BEGIN DATA RECORDS

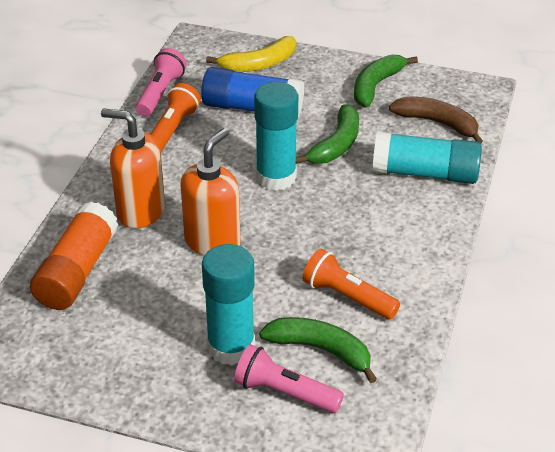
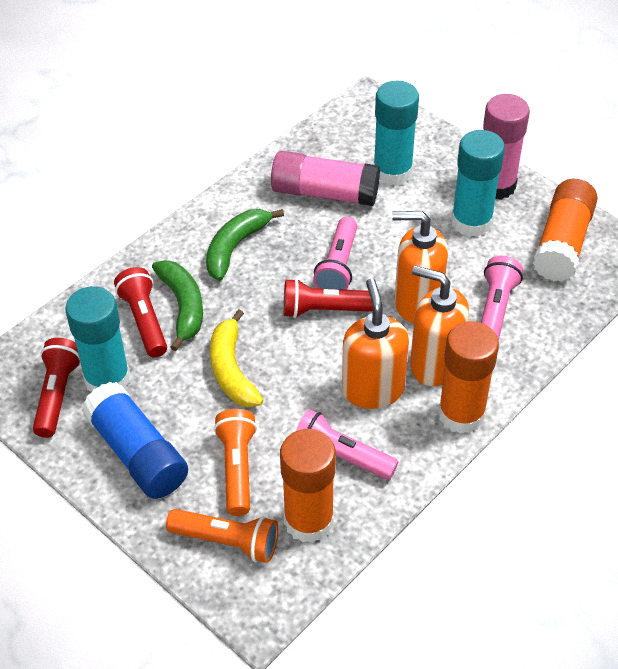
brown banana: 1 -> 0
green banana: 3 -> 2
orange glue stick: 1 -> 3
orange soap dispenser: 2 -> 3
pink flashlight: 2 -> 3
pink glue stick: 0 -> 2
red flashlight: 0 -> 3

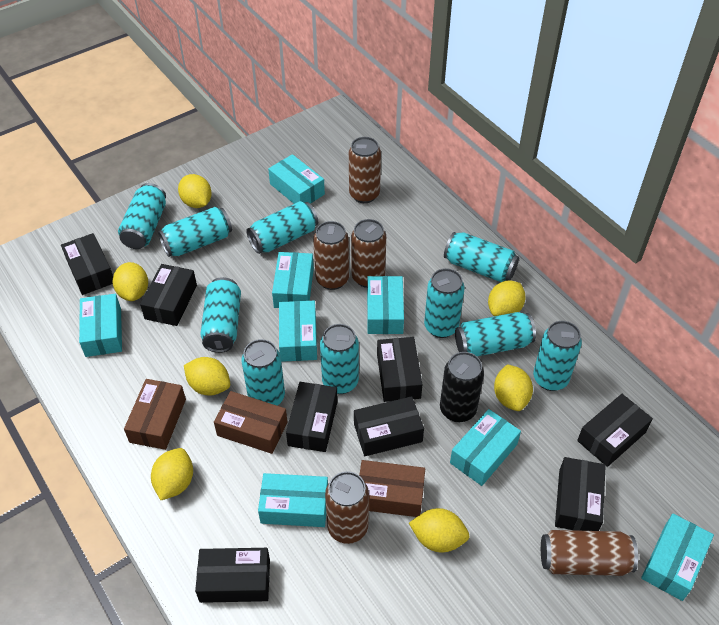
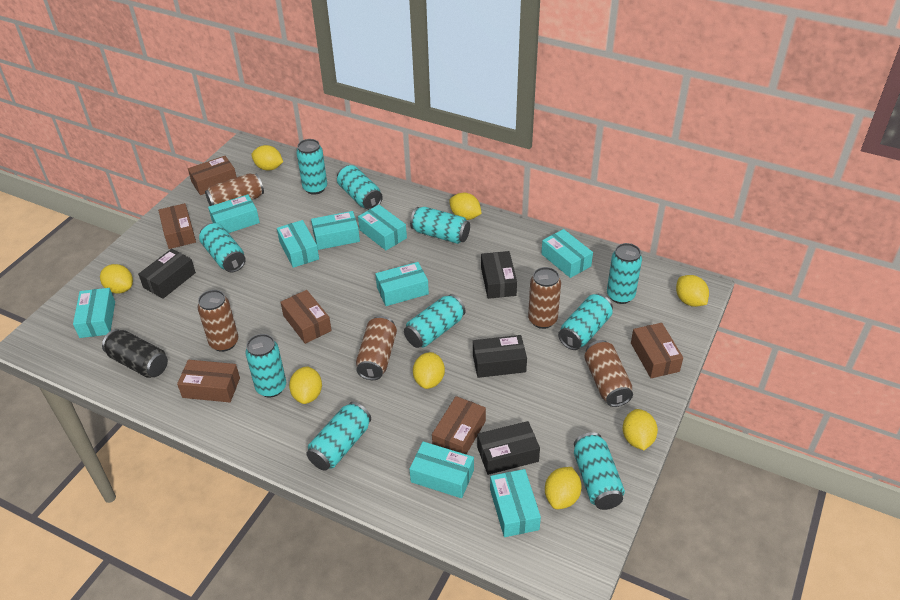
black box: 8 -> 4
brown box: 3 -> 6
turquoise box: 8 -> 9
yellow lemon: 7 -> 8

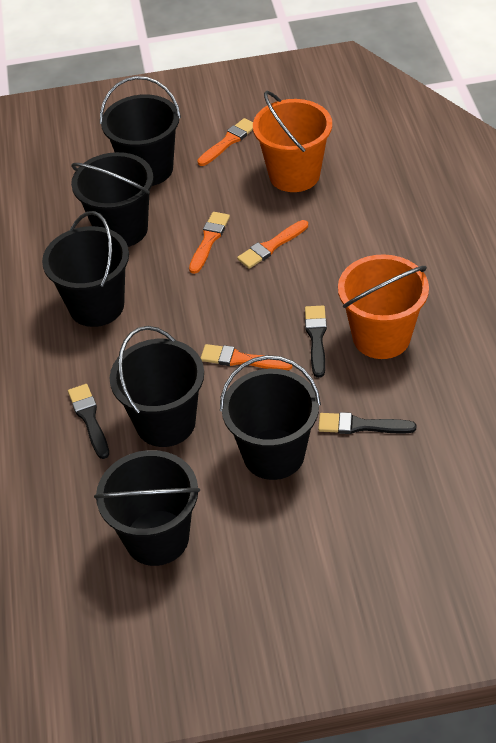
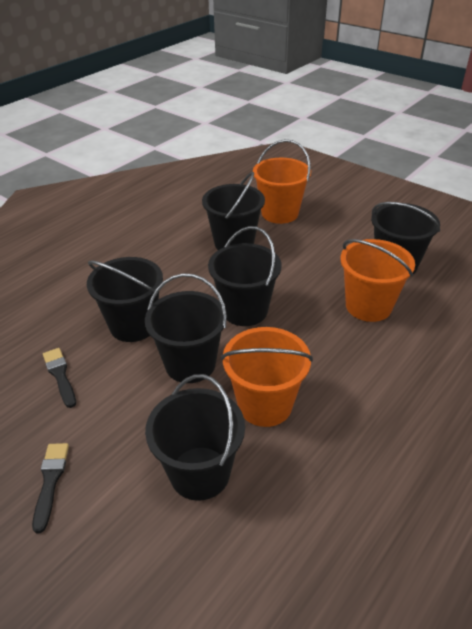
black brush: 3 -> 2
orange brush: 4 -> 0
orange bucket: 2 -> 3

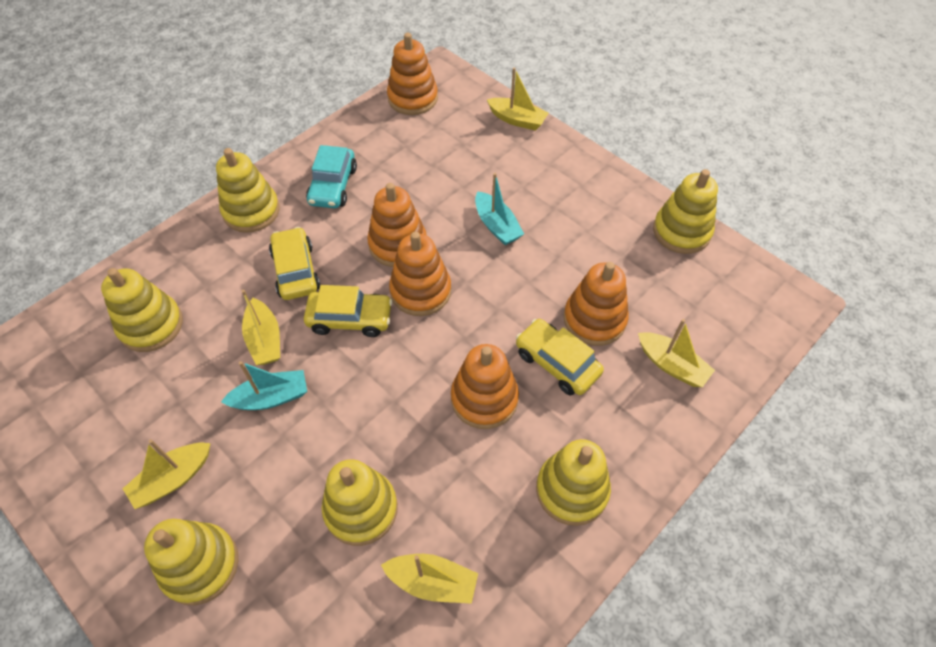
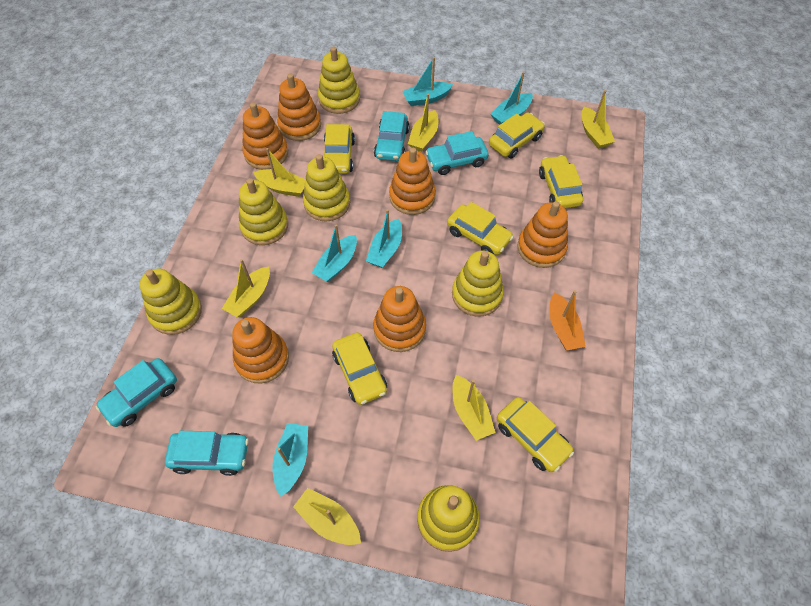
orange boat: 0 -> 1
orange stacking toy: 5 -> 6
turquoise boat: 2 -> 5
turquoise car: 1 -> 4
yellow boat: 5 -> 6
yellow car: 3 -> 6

END DATA RECORDS

> **TASK DESCRIPTION**
In the records shown above, how many lines include the word "orange"? Answer with the number only.

> **ANSWER**
6